### Extracted entries
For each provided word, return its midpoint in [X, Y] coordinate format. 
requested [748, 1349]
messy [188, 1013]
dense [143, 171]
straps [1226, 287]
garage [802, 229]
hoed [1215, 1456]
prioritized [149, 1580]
######
### Extracted entries
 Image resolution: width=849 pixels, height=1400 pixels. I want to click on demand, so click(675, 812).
######
Written exercise:
Reproduce the material verbatim, from the line with "For each provided" to the line with "prioritized [149, 1580]", both ends included.

Solution below:
For each provided word, return its midpoint in [X, Y] coordinate format. 
requested [748, 1349]
messy [188, 1013]
dense [143, 171]
straps [1226, 287]
garage [802, 229]
hoed [1215, 1456]
prioritized [149, 1580]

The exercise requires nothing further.